AIM OF THE EXERCISE: The result should be all the records, exact and complete, without a single picture.

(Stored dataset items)
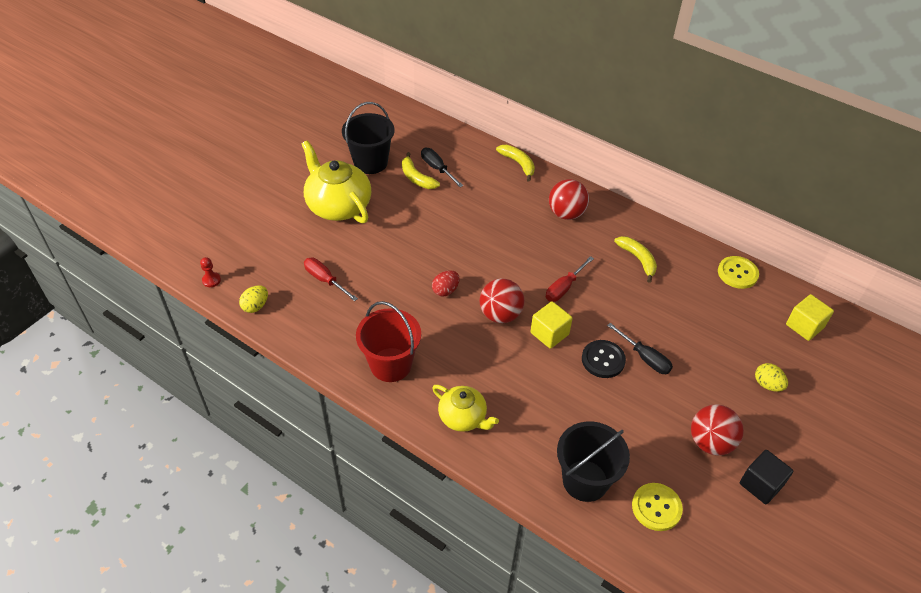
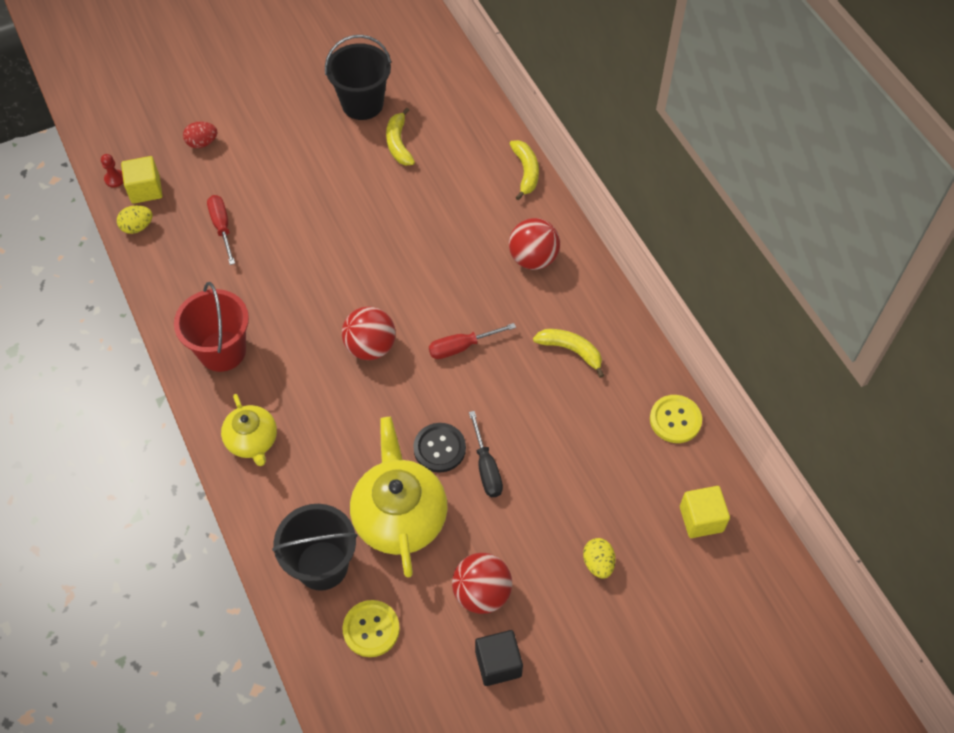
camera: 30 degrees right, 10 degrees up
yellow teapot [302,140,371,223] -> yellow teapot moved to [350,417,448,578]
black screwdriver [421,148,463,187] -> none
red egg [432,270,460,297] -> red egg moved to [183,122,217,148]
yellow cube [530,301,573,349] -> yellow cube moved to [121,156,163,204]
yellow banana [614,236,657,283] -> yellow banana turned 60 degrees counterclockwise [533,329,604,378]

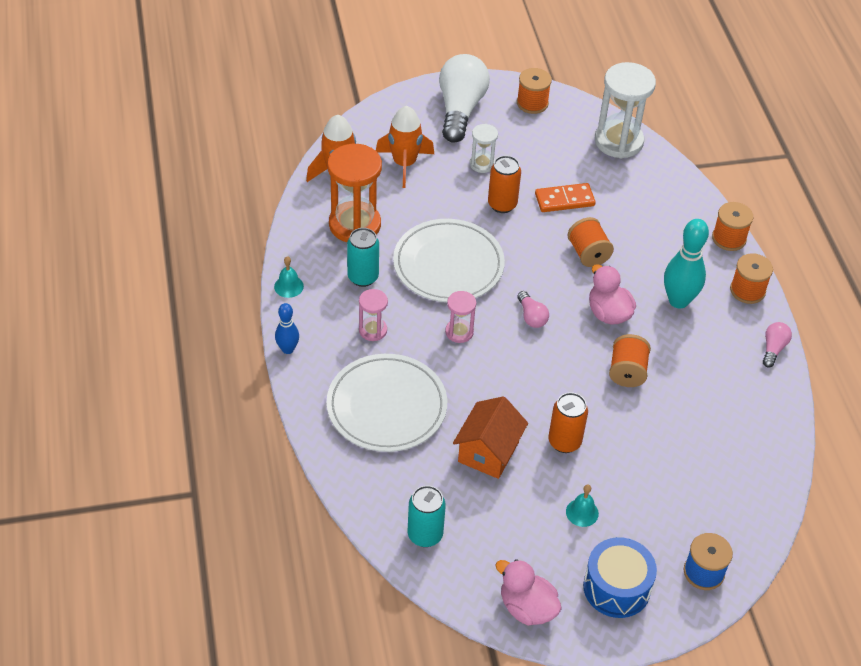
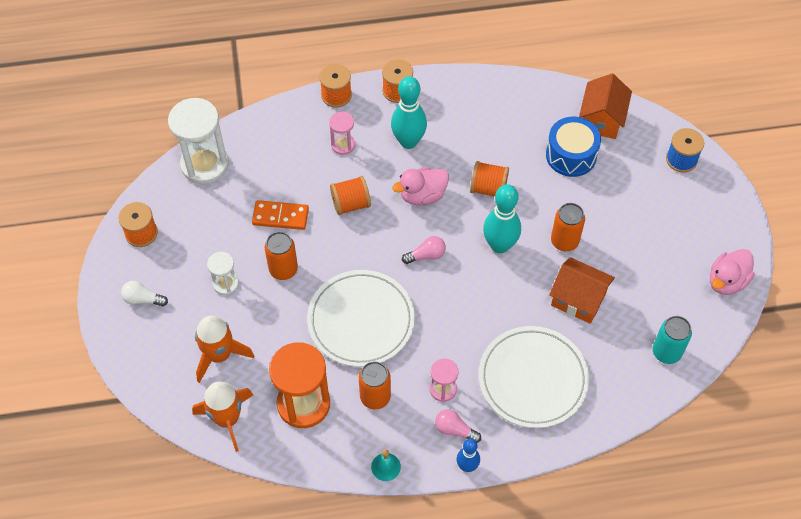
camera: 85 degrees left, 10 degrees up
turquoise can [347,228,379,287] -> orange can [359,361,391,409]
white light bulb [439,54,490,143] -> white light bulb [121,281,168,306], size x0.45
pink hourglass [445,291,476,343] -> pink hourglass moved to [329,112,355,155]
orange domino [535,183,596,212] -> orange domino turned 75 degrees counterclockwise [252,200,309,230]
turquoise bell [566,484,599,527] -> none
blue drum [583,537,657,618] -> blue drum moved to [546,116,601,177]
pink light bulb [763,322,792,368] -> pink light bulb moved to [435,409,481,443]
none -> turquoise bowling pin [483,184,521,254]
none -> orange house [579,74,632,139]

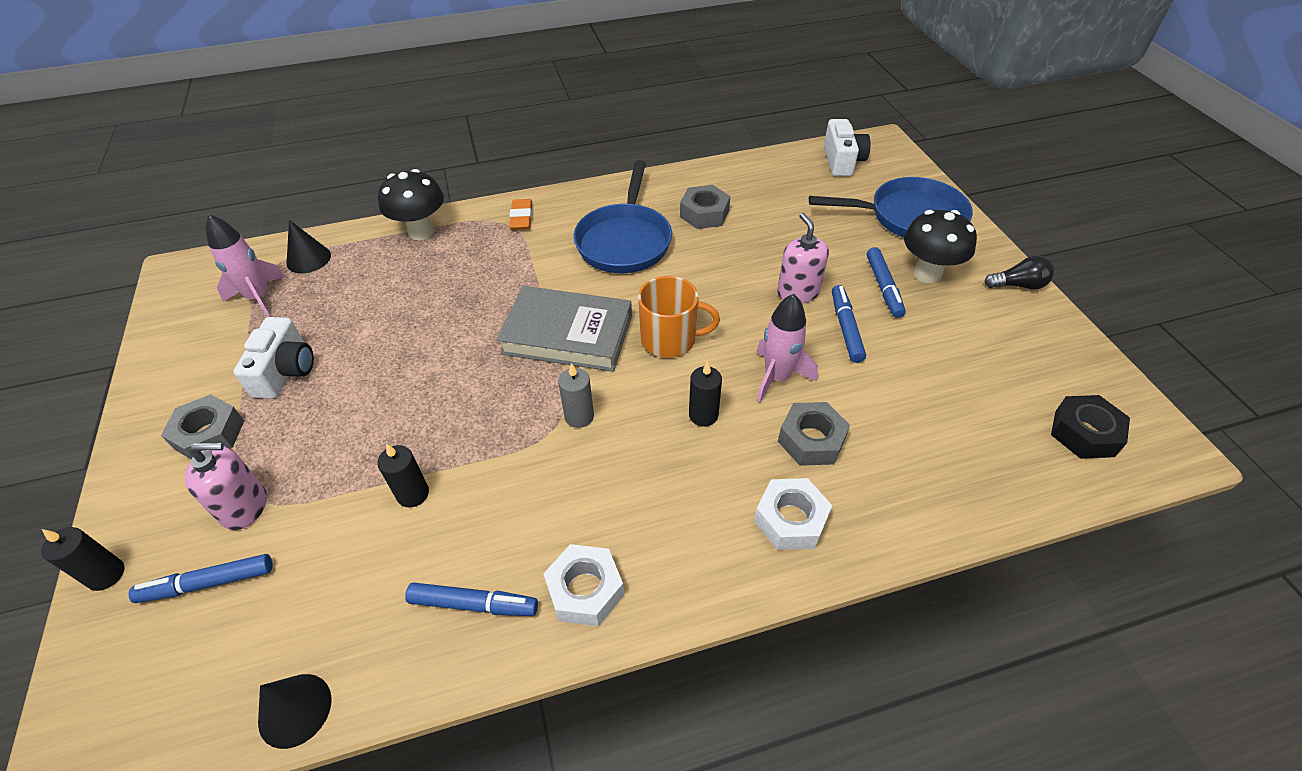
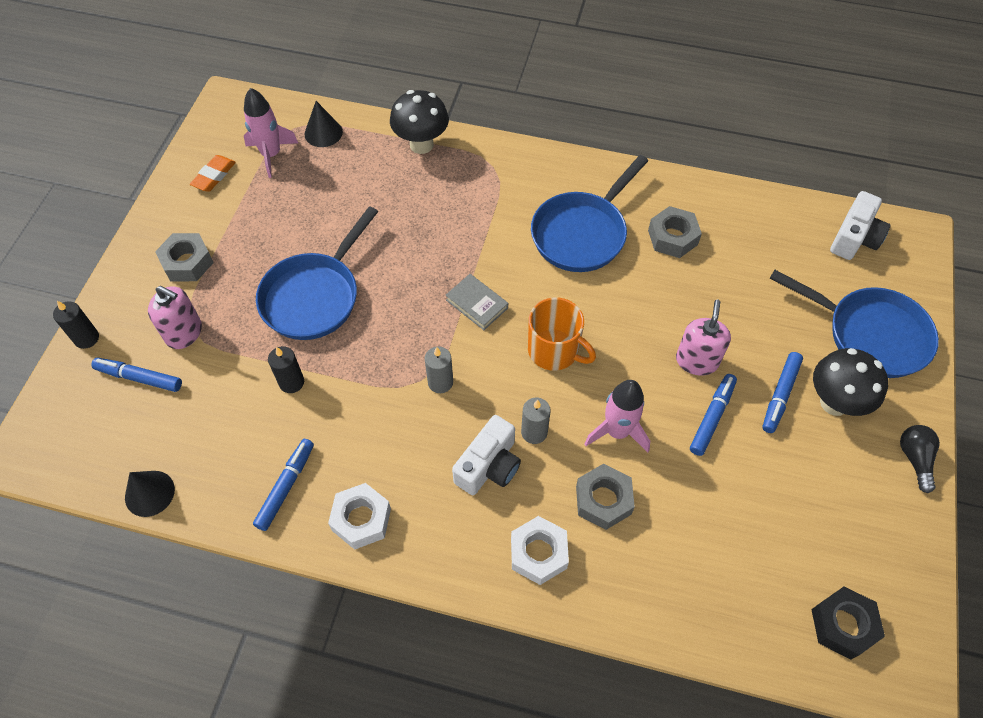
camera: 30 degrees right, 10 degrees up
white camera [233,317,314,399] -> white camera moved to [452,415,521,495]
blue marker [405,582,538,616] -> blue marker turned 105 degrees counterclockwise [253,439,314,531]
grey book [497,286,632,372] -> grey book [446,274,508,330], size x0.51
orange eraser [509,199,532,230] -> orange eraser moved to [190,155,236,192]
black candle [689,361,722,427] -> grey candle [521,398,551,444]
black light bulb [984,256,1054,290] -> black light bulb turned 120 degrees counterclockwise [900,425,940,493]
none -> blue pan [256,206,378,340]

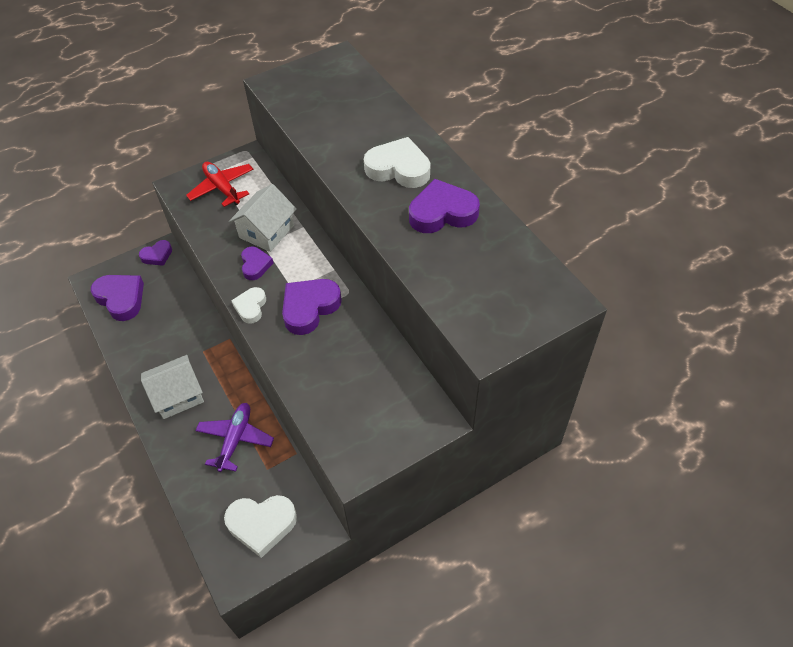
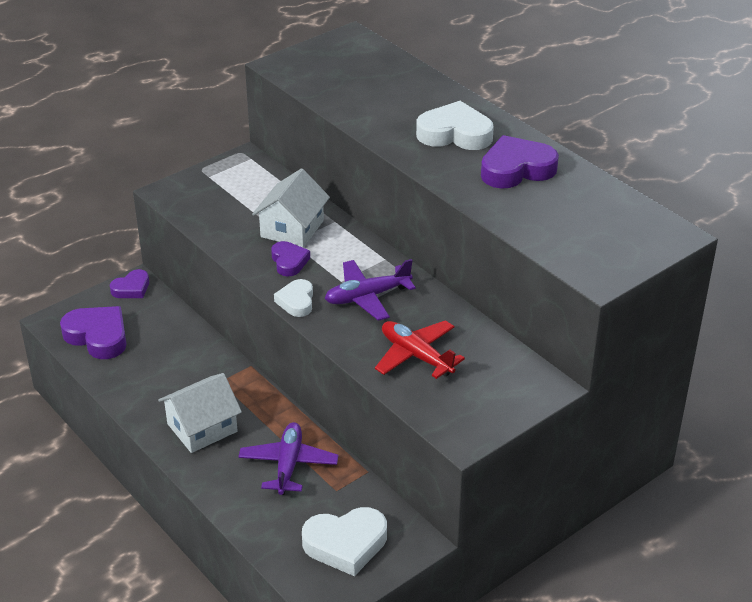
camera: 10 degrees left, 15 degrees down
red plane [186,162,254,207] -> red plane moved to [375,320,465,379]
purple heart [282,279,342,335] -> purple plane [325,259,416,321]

COMPLETED TASK:
camera: 30 degrees right, 10 degrees up
yellow teapot [302,140,371,223] -> yellow teapot moved to [350,417,448,578]
black screwdriver [421,148,463,187] -> none
red egg [432,270,460,297] -> red egg moved to [183,122,217,148]
yellow cube [530,301,573,349] -> yellow cube moved to [121,156,163,204]
yellow banana [614,236,657,283] -> yellow banana turned 60 degrees counterclockwise [533,329,604,378]

camera: 85 degrees left, 10 degrees up
turquoise can [347,228,379,287] -> orange can [359,361,391,409]
white light bulb [439,54,490,143] -> white light bulb [121,281,168,306], size x0.45
pink hourglass [445,291,476,343] -> pink hourglass moved to [329,112,355,155]
orange domino [535,183,596,212] -> orange domino turned 75 degrees counterclockwise [252,200,309,230]
turquoise bell [566,484,599,527] -> none
blue drum [583,537,657,618] -> blue drum moved to [546,116,601,177]
pink light bulb [763,322,792,368] -> pink light bulb moved to [435,409,481,443]
none -> turquoise bowling pin [483,184,521,254]
none -> orange house [579,74,632,139]

camera: 30 degrees right, 10 degrees up
white camera [233,317,314,399] -> white camera moved to [452,415,521,495]
blue marker [405,582,538,616] -> blue marker turned 105 degrees counterclockwise [253,439,314,531]
grey book [497,286,632,372] -> grey book [446,274,508,330], size x0.51
orange eraser [509,199,532,230] -> orange eraser moved to [190,155,236,192]
black candle [689,361,722,427] -> grey candle [521,398,551,444]
black light bulb [984,256,1054,290] -> black light bulb turned 120 degrees counterclockwise [900,425,940,493]
none -> blue pan [256,206,378,340]

camera: 10 degrees left, 15 degrees down
red plane [186,162,254,207] -> red plane moved to [375,320,465,379]
purple heart [282,279,342,335] -> purple plane [325,259,416,321]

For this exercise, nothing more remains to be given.